PROBLEM DESCRIPTION: Write out every row word for word, from the first row up to and including the row that contains "Nassau: none -> 2:07".
=== PROVIDED MATERIAL ===
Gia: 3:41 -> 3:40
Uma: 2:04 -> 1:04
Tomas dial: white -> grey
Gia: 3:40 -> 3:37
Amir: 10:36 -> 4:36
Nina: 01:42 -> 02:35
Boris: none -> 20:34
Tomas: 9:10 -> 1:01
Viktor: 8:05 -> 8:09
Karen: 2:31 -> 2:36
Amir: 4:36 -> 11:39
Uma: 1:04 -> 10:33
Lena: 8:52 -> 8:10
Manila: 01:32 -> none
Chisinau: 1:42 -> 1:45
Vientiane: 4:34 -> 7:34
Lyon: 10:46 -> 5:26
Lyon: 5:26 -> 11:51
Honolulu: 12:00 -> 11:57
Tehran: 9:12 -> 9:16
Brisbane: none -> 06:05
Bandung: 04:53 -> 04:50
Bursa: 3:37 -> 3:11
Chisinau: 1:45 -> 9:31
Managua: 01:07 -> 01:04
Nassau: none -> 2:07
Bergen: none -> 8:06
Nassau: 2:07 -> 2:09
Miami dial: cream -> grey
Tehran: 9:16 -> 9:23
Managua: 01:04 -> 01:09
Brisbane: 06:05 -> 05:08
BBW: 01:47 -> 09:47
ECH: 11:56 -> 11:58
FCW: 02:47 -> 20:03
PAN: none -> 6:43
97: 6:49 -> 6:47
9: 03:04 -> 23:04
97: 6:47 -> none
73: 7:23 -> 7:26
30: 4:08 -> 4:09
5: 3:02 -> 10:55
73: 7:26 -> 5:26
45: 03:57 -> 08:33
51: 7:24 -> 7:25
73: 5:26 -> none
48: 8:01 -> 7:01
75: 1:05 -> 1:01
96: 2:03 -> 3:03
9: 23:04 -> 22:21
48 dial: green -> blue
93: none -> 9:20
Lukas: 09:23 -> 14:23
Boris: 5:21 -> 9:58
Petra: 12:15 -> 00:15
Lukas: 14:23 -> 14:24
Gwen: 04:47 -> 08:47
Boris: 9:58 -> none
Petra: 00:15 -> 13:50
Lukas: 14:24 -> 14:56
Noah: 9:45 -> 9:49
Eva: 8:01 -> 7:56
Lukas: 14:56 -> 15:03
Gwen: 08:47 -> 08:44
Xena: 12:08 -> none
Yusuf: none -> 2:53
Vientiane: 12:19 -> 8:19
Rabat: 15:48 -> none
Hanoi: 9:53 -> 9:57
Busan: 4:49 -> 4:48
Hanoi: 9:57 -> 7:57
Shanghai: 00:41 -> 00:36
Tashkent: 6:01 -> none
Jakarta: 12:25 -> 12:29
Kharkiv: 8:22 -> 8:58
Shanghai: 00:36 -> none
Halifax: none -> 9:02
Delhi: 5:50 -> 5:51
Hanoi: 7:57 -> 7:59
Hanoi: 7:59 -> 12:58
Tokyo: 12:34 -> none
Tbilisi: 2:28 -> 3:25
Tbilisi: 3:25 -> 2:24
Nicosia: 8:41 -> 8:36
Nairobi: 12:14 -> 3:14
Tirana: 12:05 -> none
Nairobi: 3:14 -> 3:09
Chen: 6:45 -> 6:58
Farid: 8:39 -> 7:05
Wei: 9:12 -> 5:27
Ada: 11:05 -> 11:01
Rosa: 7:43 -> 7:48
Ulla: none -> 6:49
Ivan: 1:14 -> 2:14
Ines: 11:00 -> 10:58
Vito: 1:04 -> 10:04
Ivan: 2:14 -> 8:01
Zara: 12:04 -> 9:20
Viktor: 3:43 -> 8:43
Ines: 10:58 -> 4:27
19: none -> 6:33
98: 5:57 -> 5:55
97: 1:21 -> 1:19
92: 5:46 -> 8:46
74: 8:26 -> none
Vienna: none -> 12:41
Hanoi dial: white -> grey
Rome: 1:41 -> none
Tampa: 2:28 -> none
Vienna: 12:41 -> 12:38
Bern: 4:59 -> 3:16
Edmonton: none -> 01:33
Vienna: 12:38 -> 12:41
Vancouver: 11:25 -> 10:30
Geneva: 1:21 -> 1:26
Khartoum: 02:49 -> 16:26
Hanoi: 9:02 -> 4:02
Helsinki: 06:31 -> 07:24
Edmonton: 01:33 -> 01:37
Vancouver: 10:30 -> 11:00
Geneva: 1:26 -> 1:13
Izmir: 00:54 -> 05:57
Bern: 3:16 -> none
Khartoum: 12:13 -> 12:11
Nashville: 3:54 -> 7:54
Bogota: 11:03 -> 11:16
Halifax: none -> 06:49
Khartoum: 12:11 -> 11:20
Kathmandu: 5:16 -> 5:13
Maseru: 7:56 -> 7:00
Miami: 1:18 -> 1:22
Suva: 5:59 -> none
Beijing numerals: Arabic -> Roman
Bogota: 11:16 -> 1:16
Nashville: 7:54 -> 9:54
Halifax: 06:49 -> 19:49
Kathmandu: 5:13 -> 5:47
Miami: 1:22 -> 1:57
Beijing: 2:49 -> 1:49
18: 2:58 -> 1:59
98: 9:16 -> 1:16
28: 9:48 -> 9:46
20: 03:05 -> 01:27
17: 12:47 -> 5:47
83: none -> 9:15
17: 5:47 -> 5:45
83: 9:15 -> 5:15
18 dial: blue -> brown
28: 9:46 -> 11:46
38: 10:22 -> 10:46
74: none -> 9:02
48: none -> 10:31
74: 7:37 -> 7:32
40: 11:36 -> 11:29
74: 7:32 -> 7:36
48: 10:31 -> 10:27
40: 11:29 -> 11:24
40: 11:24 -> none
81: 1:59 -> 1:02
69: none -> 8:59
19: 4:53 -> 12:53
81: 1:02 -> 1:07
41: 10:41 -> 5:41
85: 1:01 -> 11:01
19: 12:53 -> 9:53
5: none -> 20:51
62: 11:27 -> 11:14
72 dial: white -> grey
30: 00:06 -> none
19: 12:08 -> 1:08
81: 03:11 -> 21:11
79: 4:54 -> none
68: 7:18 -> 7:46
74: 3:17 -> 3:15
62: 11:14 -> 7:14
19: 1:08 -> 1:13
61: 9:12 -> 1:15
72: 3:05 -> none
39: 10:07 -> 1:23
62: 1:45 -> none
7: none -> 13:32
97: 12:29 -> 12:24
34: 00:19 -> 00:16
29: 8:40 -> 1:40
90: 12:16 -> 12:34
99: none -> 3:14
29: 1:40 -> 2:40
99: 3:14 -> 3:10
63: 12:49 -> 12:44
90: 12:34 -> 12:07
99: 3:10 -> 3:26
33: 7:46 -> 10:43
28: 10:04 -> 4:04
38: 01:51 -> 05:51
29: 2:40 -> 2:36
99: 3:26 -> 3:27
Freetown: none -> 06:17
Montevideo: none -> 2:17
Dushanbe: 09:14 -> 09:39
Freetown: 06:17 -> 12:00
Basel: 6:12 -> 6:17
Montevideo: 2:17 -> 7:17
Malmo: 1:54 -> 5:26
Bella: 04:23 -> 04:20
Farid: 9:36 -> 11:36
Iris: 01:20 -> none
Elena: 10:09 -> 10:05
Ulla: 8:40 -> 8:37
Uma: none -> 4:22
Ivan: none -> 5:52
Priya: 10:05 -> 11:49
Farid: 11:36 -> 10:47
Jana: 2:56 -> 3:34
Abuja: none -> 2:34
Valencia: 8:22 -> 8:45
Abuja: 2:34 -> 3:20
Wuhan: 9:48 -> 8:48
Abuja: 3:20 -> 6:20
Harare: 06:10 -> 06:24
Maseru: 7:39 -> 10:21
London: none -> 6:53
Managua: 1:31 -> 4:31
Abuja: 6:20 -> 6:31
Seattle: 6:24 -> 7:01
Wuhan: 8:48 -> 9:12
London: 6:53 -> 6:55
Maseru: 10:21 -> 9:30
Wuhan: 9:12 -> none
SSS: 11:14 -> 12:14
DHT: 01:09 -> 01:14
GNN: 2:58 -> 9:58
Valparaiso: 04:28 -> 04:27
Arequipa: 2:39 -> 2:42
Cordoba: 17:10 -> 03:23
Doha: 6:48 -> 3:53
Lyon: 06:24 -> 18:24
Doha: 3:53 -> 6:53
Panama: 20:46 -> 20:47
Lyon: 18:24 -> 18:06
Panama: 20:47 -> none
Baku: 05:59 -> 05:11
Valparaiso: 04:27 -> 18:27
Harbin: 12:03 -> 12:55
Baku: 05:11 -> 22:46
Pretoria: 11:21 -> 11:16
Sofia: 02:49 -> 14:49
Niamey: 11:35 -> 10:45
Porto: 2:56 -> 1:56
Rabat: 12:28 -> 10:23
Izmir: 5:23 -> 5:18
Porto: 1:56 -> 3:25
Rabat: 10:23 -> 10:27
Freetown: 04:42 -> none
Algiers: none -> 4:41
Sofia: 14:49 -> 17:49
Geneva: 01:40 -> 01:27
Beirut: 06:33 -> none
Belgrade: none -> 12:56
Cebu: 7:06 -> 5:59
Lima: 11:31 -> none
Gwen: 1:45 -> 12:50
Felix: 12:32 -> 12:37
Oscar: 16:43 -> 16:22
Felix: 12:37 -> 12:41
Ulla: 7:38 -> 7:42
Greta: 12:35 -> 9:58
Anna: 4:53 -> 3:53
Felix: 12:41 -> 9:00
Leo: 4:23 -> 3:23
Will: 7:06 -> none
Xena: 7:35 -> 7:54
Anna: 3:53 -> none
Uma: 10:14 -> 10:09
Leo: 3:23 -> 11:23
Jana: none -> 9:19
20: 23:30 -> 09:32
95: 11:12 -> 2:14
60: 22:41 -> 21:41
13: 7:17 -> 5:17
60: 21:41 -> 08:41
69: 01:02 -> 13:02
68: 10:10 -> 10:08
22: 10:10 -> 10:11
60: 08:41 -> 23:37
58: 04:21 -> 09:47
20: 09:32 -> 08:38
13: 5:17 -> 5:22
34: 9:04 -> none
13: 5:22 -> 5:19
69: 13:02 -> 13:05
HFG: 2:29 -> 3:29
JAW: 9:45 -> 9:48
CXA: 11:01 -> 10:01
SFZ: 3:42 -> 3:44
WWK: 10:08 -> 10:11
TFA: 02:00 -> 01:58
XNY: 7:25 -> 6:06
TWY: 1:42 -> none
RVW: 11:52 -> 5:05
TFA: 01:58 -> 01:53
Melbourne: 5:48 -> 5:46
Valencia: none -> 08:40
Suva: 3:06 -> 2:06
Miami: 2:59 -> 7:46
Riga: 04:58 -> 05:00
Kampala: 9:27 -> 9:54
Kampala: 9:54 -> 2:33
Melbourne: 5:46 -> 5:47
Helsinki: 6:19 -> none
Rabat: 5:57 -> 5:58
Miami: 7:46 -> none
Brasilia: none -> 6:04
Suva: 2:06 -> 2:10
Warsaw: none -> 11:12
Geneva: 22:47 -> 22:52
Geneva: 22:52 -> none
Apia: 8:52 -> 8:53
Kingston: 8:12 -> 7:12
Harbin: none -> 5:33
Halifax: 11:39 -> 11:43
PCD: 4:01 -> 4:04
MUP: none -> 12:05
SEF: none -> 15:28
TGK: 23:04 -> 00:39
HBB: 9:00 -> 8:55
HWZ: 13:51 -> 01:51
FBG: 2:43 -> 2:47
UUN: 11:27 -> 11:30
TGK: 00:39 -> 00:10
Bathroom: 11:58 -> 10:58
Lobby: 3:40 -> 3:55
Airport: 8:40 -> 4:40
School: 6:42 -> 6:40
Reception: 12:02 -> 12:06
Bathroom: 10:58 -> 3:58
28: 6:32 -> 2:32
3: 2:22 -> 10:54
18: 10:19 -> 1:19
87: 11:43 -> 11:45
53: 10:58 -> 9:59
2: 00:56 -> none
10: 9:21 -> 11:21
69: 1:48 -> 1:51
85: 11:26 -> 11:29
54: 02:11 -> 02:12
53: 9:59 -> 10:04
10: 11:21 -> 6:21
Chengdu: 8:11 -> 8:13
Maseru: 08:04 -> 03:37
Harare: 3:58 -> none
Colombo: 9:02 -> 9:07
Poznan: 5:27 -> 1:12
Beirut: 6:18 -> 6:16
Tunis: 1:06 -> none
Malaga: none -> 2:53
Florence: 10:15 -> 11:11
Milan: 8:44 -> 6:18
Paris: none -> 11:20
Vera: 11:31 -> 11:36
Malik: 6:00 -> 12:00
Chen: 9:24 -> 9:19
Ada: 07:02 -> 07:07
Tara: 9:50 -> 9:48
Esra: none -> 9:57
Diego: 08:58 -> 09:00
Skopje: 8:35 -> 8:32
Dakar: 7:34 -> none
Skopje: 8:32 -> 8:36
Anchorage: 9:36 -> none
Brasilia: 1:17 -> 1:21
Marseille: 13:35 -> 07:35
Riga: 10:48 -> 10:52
===
TASK RESPONSE:
Gia: 3:41 -> 3:40
Uma: 2:04 -> 1:04
Tomas dial: white -> grey
Gia: 3:40 -> 3:37
Amir: 10:36 -> 4:36
Nina: 01:42 -> 02:35
Boris: none -> 20:34
Tomas: 9:10 -> 1:01
Viktor: 8:05 -> 8:09
Karen: 2:31 -> 2:36
Amir: 4:36 -> 11:39
Uma: 1:04 -> 10:33
Lena: 8:52 -> 8:10
Manila: 01:32 -> none
Chisinau: 1:42 -> 1:45
Vientiane: 4:34 -> 7:34
Lyon: 10:46 -> 5:26
Lyon: 5:26 -> 11:51
Honolulu: 12:00 -> 11:57
Tehran: 9:12 -> 9:16
Brisbane: none -> 06:05
Bandung: 04:53 -> 04:50
Bursa: 3:37 -> 3:11
Chisinau: 1:45 -> 9:31
Managua: 01:07 -> 01:04
Nassau: none -> 2:07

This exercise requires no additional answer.